**Data shown**

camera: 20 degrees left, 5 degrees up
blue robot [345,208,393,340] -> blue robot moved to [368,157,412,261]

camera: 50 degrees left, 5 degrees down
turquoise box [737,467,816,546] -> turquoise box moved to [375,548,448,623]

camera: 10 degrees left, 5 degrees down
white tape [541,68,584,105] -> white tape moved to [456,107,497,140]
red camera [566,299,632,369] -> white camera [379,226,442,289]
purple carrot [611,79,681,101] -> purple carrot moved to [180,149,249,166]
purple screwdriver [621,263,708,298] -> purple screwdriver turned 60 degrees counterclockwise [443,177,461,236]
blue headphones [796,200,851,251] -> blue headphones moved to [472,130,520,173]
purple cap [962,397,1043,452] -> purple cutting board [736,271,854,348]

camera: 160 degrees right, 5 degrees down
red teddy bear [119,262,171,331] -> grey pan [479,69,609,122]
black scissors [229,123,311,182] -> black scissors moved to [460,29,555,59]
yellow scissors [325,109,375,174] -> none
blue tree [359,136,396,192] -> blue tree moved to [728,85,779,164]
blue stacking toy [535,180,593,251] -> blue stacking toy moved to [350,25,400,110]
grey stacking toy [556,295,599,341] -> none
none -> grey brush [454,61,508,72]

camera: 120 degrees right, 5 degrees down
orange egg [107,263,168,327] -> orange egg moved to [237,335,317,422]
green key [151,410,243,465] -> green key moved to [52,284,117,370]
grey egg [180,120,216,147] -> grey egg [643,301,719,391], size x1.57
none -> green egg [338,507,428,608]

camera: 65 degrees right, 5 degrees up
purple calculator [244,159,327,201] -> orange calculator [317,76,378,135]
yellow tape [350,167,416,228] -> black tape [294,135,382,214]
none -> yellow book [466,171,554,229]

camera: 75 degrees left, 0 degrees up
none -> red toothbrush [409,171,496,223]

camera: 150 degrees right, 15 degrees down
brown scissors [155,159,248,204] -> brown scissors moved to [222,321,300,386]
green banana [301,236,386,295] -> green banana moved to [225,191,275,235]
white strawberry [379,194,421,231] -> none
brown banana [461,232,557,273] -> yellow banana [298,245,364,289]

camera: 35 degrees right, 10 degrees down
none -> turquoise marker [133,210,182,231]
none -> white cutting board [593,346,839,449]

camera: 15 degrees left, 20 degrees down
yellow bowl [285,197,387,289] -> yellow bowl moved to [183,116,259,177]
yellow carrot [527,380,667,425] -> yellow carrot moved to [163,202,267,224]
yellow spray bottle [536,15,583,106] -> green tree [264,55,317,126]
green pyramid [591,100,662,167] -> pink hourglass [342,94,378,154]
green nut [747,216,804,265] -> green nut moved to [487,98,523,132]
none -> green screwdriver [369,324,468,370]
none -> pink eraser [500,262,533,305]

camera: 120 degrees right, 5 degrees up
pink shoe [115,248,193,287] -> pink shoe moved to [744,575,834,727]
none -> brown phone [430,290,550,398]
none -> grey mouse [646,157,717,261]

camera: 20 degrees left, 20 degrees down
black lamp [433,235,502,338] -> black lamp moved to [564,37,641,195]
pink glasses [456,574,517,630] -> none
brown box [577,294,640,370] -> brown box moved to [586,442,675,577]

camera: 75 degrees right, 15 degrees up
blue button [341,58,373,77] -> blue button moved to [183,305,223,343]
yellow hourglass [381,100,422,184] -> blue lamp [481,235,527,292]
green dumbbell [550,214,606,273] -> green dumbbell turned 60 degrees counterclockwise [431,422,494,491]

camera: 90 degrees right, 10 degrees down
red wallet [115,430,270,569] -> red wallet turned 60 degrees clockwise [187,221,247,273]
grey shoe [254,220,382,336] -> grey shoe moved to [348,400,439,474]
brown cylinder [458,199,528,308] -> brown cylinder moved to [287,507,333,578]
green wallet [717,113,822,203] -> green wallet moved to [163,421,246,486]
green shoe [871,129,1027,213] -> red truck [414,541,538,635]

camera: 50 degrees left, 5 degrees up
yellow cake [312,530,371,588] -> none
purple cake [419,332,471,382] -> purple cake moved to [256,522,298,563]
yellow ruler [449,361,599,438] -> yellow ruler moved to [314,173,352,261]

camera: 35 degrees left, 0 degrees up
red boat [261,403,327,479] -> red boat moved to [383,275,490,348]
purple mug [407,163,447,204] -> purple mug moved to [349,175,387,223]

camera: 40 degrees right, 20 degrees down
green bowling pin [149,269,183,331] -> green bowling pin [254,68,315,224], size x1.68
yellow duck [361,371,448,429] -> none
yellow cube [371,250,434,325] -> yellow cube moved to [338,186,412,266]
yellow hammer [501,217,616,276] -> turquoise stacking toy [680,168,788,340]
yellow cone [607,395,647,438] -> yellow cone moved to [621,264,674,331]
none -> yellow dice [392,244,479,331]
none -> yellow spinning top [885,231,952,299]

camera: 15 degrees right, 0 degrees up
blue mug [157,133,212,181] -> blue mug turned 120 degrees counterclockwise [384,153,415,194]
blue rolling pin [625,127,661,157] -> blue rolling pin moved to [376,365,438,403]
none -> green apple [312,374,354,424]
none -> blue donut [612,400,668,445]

**Task to carry out**
Of the lines above, retype only those from the line containing "none -> grey brush [454,61,508,72]" through the line containing "brown scissors [155,159,248,204]", including both, exactly.

**Task answer**
none -> grey brush [454,61,508,72]

camera: 120 degrees right, 5 degrees down
orange egg [107,263,168,327] -> orange egg moved to [237,335,317,422]
green key [151,410,243,465] -> green key moved to [52,284,117,370]
grey egg [180,120,216,147] -> grey egg [643,301,719,391], size x1.57
none -> green egg [338,507,428,608]

camera: 65 degrees right, 5 degrees up
purple calculator [244,159,327,201] -> orange calculator [317,76,378,135]
yellow tape [350,167,416,228] -> black tape [294,135,382,214]
none -> yellow book [466,171,554,229]

camera: 75 degrees left, 0 degrees up
none -> red toothbrush [409,171,496,223]

camera: 150 degrees right, 15 degrees down
brown scissors [155,159,248,204] -> brown scissors moved to [222,321,300,386]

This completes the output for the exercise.